Object displacement listings:
Start of Block

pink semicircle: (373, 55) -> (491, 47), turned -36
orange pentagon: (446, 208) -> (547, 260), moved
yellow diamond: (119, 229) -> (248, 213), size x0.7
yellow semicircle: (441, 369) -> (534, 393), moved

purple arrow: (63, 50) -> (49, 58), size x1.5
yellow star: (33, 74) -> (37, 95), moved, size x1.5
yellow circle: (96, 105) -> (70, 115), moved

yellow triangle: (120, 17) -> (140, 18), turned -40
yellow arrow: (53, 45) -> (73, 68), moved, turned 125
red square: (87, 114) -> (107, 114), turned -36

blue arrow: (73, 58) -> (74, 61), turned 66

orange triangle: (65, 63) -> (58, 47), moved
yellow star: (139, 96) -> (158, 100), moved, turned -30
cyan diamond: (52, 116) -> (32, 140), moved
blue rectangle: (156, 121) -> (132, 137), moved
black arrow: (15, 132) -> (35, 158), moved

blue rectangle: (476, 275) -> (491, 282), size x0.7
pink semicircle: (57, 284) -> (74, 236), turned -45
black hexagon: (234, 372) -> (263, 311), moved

End of Block
Start of Block

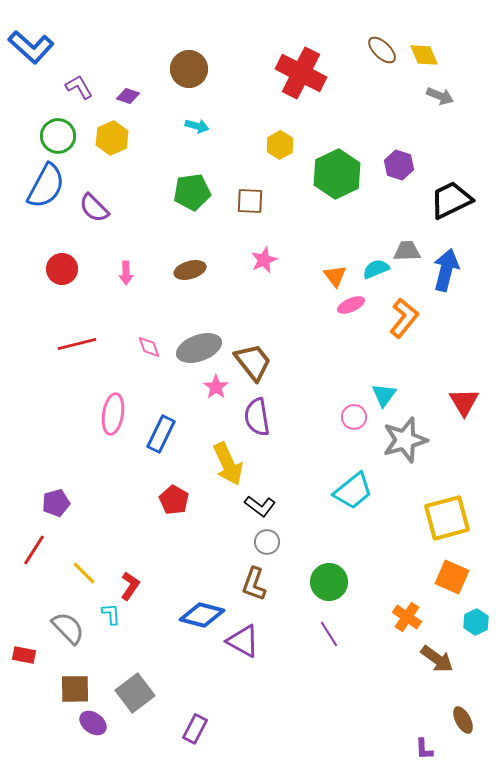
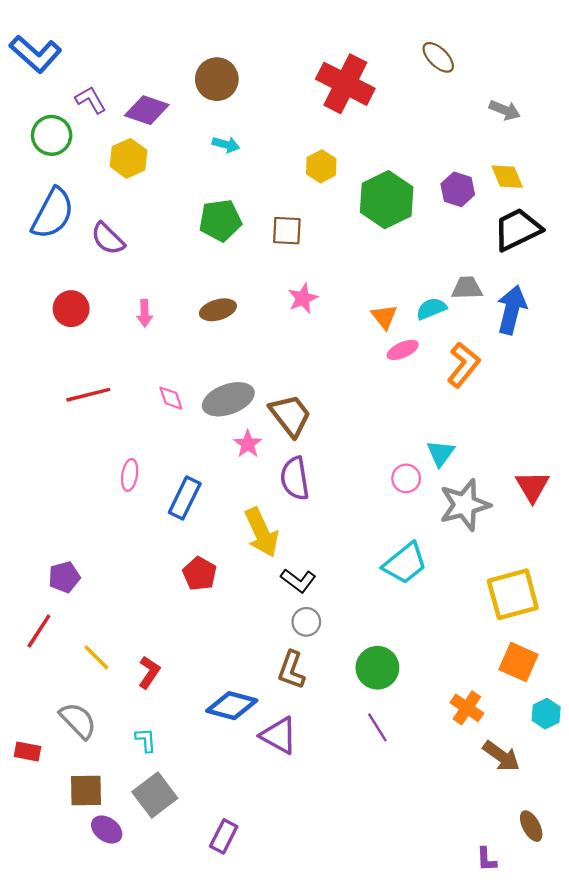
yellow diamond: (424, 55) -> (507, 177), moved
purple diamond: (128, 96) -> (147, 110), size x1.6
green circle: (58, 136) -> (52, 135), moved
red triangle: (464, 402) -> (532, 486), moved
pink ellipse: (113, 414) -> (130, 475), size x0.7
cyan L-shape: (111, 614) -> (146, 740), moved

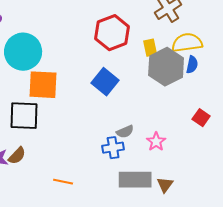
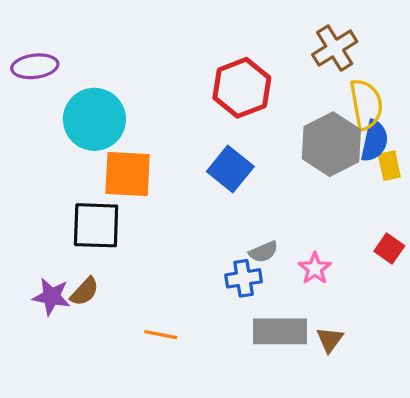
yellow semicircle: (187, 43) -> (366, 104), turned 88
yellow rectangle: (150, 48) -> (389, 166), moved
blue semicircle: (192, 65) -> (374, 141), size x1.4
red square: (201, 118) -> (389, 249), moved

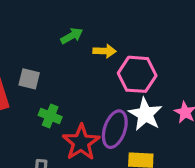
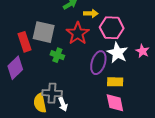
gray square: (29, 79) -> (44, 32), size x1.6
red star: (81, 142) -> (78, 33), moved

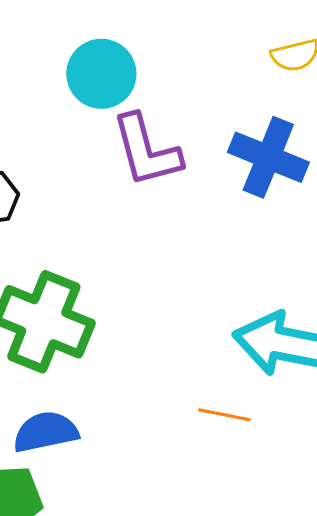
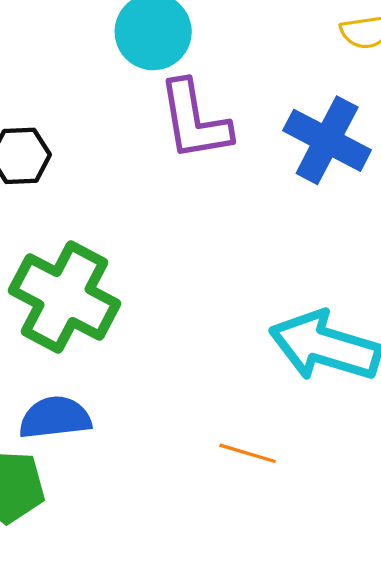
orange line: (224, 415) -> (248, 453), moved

End of Block

* **WHAT TO WORK ON**
Would you print, exactly as written, every line above from the one holding "yellow diamond: (119, 229)" through the one holding "black hexagon: (234, 372)", with both included and no other lines?

* **TASK RESPONSE**
yellow diamond: (119, 229) -> (248, 213), size x0.7
yellow semicircle: (441, 369) -> (534, 393), moved

purple arrow: (63, 50) -> (49, 58), size x1.5
yellow star: (33, 74) -> (37, 95), moved, size x1.5
yellow circle: (96, 105) -> (70, 115), moved

yellow triangle: (120, 17) -> (140, 18), turned -40
yellow arrow: (53, 45) -> (73, 68), moved, turned 125
red square: (87, 114) -> (107, 114), turned -36

blue arrow: (73, 58) -> (74, 61), turned 66

orange triangle: (65, 63) -> (58, 47), moved
yellow star: (139, 96) -> (158, 100), moved, turned -30
cyan diamond: (52, 116) -> (32, 140), moved
blue rectangle: (156, 121) -> (132, 137), moved
black arrow: (15, 132) -> (35, 158), moved

blue rectangle: (476, 275) -> (491, 282), size x0.7
pink semicircle: (57, 284) -> (74, 236), turned -45
black hexagon: (234, 372) -> (263, 311), moved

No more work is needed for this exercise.